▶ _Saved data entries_
★ ★ ★ ★ ★ ★ ★

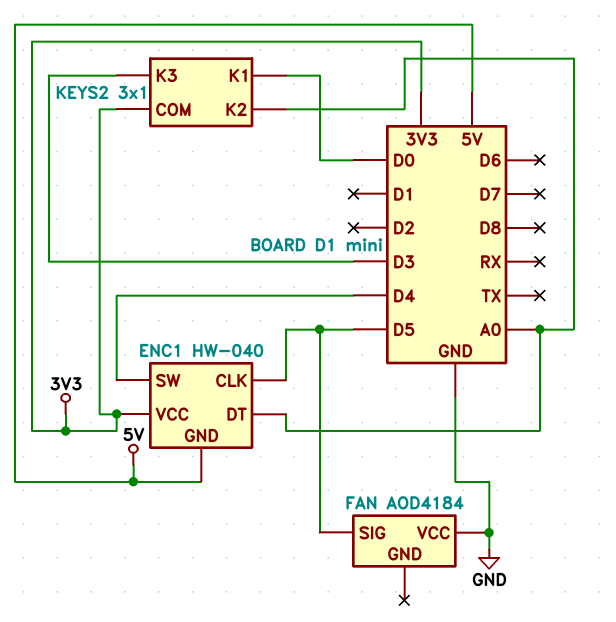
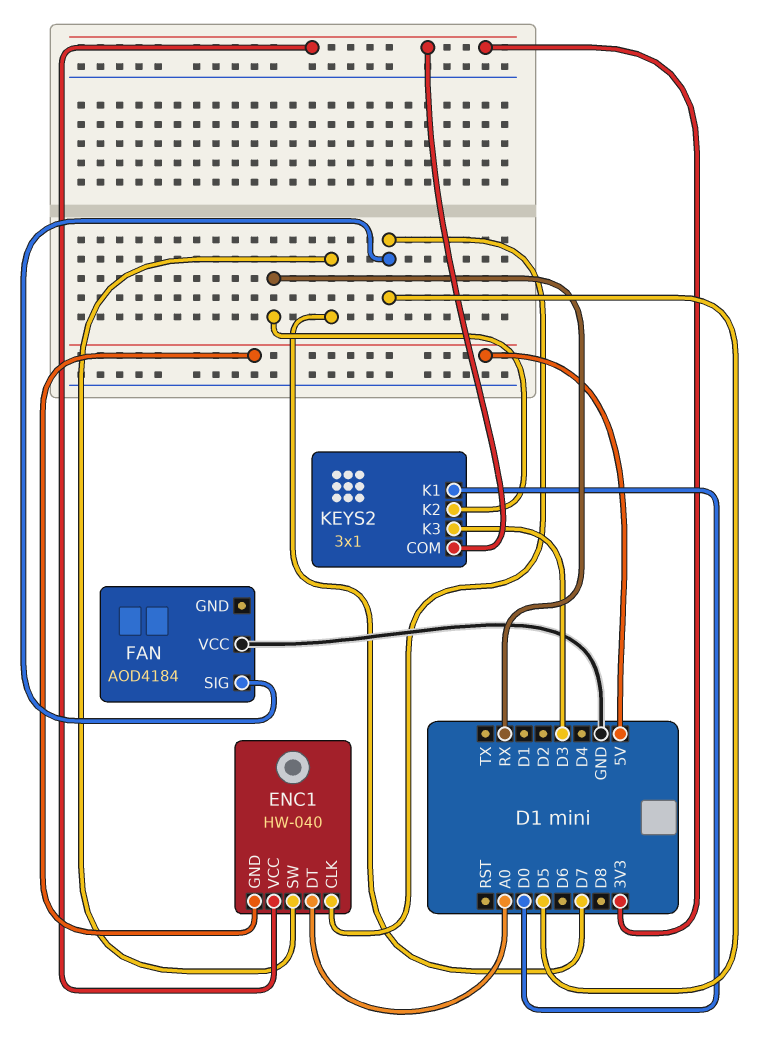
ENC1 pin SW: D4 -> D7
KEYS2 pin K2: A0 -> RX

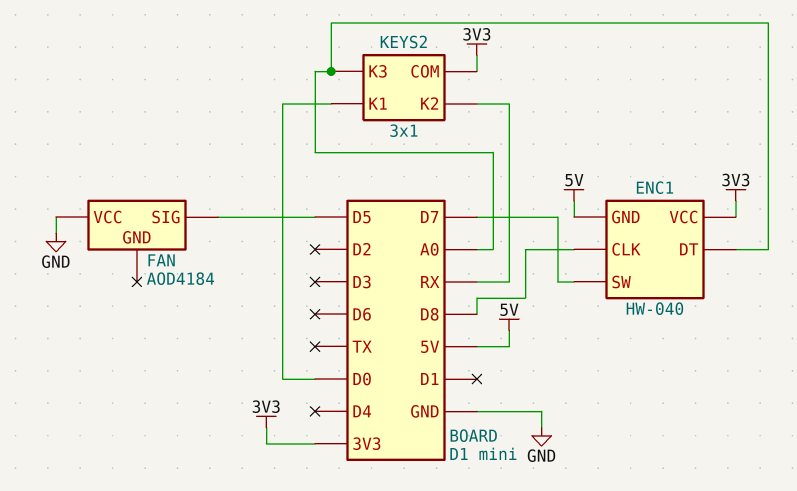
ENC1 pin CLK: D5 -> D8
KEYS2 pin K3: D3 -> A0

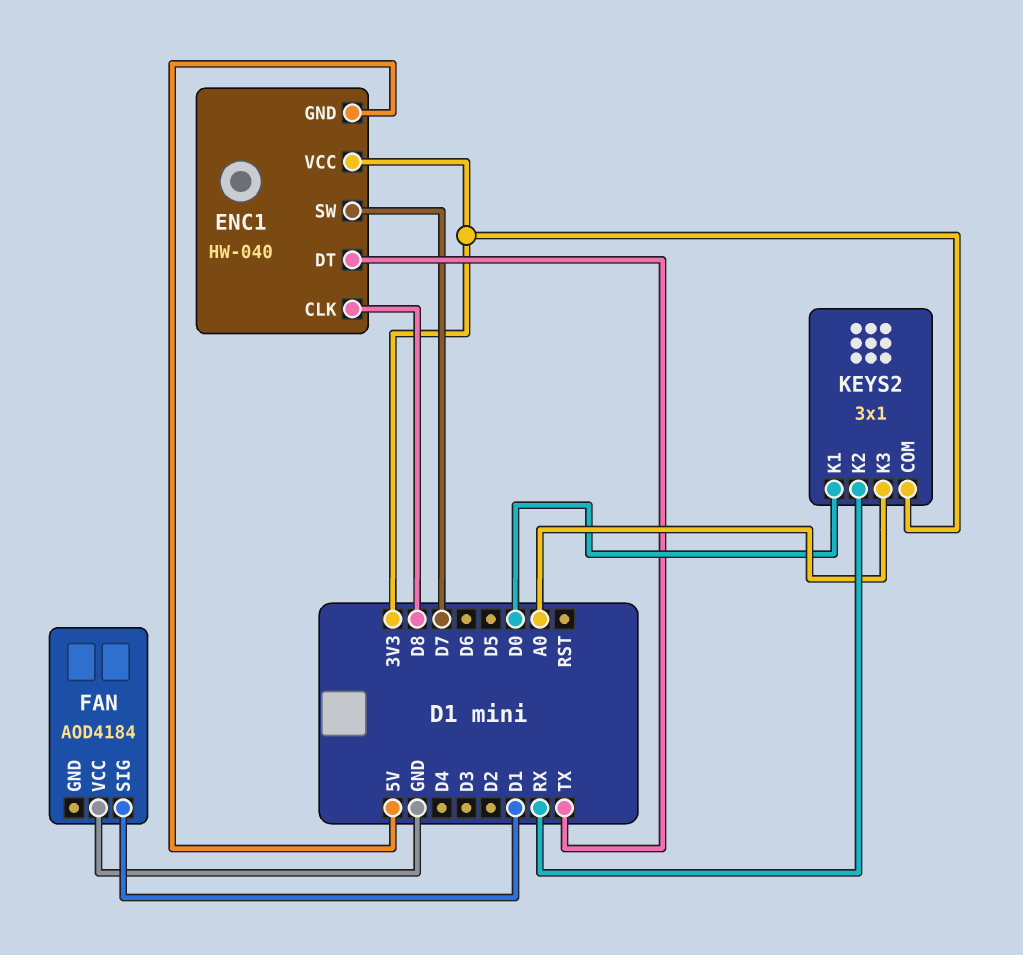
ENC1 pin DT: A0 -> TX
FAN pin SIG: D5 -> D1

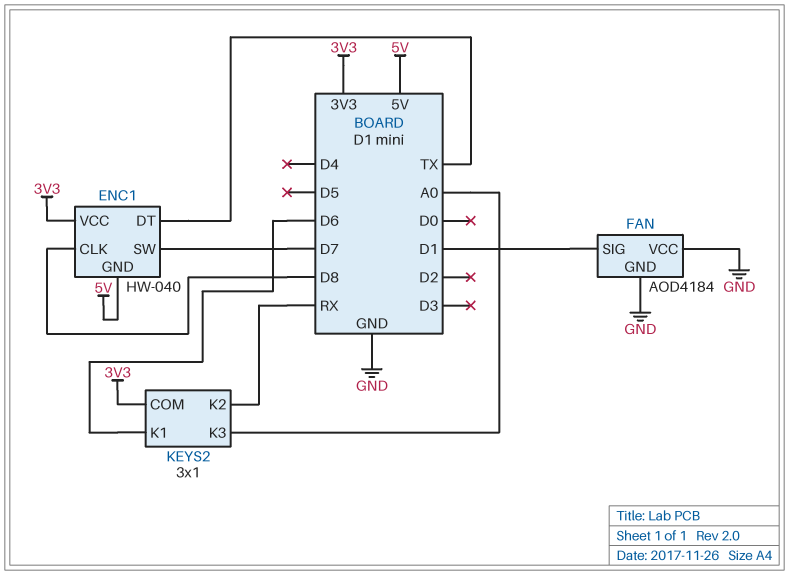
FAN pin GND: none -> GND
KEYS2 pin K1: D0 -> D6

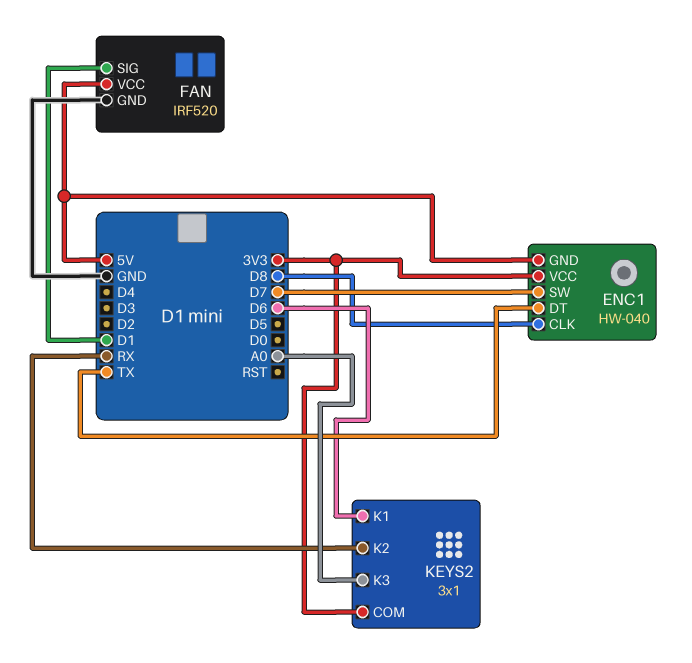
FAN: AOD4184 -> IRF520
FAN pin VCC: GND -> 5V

★ ★ ★ ★ ★ ★ ★

▶ _How to complete this task_
Would you please repeat each record exactly? Leave the pictures out.

▶ _Answer to the problem_
ENC1 pin SW: D4 -> D7
KEYS2 pin K2: A0 -> RX

ENC1 pin CLK: D5 -> D8
KEYS2 pin K3: D3 -> A0

ENC1 pin DT: A0 -> TX
FAN pin SIG: D5 -> D1

FAN pin GND: none -> GND
KEYS2 pin K1: D0 -> D6

FAN: AOD4184 -> IRF520
FAN pin VCC: GND -> 5V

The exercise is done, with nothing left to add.